→ **THE PROBLEM**: Report every line in the records below that contains the string "time", treating uppercase and lowercase as different.

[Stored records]
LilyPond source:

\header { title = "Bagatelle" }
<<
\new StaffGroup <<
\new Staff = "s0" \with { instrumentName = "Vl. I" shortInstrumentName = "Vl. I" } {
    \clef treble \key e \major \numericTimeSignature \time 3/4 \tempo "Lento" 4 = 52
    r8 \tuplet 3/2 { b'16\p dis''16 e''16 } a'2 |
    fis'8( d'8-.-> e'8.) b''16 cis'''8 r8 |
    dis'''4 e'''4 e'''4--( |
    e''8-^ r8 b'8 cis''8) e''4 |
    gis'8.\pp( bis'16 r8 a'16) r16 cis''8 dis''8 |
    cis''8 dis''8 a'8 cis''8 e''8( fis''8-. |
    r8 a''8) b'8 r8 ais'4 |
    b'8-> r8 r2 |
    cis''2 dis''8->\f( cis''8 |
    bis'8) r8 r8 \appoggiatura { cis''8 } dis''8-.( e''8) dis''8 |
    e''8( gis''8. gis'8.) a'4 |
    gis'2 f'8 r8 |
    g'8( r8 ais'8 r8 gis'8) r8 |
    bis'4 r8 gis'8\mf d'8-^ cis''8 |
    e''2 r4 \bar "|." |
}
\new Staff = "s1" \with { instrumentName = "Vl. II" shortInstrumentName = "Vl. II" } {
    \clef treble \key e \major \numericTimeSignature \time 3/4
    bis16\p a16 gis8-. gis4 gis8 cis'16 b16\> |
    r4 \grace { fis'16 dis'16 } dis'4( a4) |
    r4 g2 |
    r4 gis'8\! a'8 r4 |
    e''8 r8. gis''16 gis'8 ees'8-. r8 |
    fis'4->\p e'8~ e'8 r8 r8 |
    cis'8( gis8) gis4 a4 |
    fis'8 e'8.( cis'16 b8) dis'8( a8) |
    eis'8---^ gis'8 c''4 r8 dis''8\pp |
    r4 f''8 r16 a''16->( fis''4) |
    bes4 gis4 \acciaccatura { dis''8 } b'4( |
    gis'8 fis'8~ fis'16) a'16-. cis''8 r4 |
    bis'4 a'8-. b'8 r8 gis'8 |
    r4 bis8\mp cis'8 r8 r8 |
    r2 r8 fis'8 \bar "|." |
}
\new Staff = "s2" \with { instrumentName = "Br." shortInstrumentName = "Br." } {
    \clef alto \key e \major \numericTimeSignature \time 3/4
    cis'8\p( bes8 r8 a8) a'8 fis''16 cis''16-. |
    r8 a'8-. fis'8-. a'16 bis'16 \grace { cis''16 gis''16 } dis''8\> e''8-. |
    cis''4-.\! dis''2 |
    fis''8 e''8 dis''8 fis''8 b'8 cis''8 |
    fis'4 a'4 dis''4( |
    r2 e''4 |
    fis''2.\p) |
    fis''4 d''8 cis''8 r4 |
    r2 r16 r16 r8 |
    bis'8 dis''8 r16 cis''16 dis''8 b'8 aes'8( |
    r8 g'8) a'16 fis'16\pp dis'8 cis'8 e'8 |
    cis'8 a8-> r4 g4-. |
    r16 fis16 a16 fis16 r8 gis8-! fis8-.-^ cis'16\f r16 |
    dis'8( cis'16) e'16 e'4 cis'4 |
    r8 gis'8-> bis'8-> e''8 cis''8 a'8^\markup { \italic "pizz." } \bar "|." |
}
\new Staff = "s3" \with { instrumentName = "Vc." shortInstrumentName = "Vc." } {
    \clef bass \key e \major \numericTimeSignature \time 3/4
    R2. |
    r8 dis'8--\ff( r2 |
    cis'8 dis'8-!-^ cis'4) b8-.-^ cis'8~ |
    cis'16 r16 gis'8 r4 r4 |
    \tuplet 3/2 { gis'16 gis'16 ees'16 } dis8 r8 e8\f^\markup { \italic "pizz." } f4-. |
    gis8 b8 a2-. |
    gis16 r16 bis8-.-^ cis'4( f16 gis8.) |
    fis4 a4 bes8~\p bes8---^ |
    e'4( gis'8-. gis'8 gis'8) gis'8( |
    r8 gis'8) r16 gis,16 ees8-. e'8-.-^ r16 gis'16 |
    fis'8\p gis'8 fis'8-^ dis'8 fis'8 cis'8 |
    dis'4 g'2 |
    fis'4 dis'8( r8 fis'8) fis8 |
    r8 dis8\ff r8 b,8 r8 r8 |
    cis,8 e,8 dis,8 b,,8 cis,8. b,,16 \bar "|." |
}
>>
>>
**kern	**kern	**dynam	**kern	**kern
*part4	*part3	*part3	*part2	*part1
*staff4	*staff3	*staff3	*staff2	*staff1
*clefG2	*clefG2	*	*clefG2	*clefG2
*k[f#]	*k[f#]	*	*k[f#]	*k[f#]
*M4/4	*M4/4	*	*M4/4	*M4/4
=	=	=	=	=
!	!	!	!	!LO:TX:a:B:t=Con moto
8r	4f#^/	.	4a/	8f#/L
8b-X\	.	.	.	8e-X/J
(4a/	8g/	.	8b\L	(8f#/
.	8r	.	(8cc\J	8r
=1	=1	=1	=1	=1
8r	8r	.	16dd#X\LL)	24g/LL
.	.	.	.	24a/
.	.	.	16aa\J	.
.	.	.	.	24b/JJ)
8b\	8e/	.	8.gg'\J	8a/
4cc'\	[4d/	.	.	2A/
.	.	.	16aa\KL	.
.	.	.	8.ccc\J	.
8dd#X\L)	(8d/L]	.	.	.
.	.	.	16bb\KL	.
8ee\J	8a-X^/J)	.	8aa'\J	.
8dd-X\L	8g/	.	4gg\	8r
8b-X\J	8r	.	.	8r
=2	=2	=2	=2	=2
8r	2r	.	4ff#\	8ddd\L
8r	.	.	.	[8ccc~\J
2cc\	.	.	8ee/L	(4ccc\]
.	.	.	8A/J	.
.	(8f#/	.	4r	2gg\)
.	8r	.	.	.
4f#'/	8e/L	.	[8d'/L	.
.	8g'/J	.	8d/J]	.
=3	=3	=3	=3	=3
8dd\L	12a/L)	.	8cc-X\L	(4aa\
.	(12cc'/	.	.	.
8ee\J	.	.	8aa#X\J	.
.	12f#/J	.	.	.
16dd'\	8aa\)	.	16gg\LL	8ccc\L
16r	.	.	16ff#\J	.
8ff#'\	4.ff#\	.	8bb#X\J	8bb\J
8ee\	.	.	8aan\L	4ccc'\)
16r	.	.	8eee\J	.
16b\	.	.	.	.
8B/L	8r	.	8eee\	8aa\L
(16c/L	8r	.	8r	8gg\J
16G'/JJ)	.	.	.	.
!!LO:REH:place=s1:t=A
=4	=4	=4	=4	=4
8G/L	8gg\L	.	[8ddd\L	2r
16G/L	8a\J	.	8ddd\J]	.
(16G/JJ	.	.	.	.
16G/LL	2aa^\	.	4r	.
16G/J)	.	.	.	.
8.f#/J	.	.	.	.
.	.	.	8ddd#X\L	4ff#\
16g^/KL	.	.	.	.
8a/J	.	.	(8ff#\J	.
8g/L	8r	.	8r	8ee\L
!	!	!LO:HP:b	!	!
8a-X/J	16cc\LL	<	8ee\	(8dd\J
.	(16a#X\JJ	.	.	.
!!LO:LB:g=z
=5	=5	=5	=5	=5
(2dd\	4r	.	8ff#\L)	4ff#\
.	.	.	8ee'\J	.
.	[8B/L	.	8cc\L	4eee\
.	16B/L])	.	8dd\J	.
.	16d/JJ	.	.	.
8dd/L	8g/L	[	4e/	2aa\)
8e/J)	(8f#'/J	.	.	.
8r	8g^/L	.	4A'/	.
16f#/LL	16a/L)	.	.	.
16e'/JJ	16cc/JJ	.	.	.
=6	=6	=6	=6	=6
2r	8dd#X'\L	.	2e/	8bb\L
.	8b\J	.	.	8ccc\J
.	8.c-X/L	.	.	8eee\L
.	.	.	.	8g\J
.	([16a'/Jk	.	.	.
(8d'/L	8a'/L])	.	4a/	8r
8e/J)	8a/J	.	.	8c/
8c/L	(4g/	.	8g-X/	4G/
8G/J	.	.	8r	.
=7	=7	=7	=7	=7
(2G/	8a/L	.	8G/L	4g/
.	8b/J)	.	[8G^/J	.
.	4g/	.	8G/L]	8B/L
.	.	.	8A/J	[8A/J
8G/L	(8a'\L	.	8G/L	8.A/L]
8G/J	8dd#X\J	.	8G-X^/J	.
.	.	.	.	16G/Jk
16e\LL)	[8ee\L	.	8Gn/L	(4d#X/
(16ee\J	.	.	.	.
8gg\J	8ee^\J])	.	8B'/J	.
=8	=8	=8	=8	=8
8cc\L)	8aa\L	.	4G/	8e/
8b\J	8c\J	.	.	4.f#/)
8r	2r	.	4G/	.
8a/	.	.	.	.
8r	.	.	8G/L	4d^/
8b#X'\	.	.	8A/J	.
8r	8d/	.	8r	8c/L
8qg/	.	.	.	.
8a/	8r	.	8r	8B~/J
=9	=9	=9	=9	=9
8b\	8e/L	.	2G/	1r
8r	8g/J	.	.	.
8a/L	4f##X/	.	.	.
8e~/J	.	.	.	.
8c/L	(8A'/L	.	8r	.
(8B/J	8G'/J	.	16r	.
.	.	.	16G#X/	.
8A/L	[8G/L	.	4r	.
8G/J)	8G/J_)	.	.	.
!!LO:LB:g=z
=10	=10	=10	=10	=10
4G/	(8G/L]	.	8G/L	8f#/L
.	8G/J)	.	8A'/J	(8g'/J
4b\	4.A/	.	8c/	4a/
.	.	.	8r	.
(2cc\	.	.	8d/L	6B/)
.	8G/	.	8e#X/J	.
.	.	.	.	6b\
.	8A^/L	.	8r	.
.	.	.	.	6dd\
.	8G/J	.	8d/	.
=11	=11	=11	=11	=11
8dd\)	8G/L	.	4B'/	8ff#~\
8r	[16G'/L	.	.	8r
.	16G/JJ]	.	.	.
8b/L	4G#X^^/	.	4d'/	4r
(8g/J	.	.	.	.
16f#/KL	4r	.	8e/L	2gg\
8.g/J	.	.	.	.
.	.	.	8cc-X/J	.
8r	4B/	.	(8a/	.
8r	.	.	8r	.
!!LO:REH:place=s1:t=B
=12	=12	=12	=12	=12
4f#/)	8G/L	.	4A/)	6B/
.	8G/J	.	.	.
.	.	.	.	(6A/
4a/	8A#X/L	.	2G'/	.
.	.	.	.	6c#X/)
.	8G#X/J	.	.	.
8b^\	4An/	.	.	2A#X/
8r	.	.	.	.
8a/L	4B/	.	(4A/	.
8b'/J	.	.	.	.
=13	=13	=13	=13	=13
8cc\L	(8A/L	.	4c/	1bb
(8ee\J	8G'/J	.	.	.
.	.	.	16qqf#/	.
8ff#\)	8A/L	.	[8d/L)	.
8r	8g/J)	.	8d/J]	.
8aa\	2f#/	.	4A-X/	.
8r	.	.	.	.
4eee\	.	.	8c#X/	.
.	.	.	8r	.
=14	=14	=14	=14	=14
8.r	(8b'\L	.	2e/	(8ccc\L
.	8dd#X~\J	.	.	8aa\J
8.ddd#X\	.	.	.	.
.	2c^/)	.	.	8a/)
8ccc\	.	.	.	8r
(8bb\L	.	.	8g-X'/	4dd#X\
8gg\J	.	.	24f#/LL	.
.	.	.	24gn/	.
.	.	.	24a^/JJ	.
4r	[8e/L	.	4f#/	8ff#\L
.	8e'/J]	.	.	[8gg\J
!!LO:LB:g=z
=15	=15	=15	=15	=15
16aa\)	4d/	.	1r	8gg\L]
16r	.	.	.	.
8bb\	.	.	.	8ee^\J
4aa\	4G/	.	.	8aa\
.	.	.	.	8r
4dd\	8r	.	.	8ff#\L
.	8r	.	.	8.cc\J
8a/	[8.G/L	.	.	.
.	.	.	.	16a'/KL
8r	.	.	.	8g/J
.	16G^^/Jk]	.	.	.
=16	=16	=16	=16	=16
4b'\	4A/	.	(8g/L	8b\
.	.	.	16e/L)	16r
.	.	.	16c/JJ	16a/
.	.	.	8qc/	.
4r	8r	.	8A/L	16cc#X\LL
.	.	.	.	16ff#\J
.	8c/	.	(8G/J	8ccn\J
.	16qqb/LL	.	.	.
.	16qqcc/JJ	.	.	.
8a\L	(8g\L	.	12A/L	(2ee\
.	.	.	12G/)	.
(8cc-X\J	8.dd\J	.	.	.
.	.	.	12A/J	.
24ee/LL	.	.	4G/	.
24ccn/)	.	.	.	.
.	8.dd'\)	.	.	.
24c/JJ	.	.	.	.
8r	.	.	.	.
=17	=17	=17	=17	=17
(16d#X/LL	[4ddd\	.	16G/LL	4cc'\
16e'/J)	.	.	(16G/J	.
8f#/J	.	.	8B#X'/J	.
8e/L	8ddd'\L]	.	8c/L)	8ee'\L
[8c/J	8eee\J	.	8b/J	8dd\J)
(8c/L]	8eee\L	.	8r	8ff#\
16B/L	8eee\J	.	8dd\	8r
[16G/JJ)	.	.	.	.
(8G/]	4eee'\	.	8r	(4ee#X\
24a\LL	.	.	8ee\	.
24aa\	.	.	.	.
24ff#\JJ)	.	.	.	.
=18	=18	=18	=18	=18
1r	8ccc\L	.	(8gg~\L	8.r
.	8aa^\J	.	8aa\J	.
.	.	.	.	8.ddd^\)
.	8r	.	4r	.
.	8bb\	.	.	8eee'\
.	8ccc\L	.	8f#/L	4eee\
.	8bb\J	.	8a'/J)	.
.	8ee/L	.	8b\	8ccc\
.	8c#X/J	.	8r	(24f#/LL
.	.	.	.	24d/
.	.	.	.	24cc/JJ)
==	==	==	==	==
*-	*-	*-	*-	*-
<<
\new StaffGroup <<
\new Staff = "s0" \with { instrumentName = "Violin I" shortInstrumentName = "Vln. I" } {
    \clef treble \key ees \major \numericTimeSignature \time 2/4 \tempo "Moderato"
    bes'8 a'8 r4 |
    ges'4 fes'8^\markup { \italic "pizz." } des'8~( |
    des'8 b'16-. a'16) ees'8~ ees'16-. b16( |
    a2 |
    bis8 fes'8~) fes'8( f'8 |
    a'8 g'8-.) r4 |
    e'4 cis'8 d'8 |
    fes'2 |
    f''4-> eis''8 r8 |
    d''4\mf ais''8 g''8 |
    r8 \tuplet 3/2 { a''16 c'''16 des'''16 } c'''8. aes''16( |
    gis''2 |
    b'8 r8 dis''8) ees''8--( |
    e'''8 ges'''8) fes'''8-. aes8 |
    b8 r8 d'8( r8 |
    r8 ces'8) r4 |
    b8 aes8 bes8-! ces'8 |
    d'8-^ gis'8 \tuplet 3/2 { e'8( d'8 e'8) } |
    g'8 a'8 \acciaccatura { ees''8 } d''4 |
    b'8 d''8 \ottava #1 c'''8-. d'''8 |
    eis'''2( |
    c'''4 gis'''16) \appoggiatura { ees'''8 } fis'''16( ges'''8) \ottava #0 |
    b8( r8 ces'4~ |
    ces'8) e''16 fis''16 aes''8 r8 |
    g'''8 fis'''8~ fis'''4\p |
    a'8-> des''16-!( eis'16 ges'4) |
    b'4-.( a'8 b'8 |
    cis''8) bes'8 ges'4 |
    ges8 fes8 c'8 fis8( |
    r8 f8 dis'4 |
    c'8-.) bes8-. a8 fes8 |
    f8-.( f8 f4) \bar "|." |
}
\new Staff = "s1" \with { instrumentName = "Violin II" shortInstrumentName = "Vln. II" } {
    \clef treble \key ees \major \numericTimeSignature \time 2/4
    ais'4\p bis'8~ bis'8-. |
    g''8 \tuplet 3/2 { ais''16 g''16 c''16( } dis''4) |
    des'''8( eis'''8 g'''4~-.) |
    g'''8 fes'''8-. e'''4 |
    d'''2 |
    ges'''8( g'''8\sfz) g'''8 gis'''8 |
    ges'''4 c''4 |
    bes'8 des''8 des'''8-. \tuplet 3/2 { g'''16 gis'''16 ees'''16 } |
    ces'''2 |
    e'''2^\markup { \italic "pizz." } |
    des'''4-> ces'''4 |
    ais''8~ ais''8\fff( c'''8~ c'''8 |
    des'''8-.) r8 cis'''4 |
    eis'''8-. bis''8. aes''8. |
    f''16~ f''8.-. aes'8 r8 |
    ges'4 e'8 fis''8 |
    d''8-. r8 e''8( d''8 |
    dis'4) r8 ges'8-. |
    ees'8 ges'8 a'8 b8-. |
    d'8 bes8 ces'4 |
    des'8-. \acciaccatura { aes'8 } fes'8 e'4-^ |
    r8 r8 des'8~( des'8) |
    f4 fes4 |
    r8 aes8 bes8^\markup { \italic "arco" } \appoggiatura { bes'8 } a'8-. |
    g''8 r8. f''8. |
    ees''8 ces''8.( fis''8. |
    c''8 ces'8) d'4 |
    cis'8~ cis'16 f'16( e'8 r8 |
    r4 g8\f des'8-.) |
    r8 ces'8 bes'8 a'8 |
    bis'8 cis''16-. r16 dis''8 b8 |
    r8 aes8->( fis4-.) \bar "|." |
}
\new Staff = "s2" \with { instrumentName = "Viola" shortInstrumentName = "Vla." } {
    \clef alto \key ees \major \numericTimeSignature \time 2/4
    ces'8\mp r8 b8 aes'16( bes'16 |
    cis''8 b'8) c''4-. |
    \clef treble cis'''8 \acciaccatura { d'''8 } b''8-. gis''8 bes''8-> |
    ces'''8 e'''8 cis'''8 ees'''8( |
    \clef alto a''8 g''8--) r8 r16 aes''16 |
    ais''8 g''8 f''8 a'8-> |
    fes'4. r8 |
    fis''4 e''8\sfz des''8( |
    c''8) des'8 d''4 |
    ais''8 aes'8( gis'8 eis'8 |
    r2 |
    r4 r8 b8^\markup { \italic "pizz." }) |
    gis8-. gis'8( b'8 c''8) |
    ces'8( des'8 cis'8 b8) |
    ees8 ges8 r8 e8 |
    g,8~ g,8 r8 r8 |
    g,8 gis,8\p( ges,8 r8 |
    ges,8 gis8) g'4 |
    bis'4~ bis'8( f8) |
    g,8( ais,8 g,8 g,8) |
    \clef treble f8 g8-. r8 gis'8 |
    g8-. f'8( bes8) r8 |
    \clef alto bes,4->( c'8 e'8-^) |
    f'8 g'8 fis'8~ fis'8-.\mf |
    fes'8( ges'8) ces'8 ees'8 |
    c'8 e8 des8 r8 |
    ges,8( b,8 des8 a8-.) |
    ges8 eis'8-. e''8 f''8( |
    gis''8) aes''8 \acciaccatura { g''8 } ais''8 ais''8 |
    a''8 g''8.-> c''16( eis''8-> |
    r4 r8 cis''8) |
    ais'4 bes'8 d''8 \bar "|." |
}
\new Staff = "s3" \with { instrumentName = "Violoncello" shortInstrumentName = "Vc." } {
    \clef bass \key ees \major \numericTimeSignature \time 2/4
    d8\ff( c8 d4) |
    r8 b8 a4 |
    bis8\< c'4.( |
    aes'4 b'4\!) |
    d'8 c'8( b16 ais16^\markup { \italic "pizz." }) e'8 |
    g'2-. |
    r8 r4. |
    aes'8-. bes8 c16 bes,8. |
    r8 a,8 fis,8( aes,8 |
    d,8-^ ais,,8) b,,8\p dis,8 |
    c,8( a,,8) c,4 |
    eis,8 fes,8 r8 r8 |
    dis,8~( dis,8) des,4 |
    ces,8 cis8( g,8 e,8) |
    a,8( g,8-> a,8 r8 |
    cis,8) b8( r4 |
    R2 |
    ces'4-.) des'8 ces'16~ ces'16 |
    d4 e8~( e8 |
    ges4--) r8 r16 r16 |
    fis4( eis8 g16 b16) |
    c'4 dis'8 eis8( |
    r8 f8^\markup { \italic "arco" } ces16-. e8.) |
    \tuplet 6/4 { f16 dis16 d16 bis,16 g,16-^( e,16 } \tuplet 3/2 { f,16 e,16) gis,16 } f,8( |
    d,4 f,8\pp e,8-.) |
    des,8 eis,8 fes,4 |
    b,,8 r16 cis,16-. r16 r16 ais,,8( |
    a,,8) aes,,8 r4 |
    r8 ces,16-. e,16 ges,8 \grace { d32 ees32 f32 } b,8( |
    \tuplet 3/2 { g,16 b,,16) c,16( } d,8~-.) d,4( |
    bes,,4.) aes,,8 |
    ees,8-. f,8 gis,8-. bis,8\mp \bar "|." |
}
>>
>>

→ **THE COMPLETED TASK**:
    \clef treble \key e \major \numericTimeSignature \time 3/4 \tempo "Lento" 4 = 52
    \clef treble \key e \major \numericTimeSignature \time 3/4
    \clef alto \key e \major \numericTimeSignature \time 3/4
    \clef bass \key e \major \numericTimeSignature \time 3/4
    \clef treble \key ees \major \numericTimeSignature \time 2/4 \tempo "Moderato"
    \clef treble \key ees \major \numericTimeSignature \time 2/4
    \clef alto \key ees \major \numericTimeSignature \time 2/4
    \clef bass \key ees \major \numericTimeSignature \time 2/4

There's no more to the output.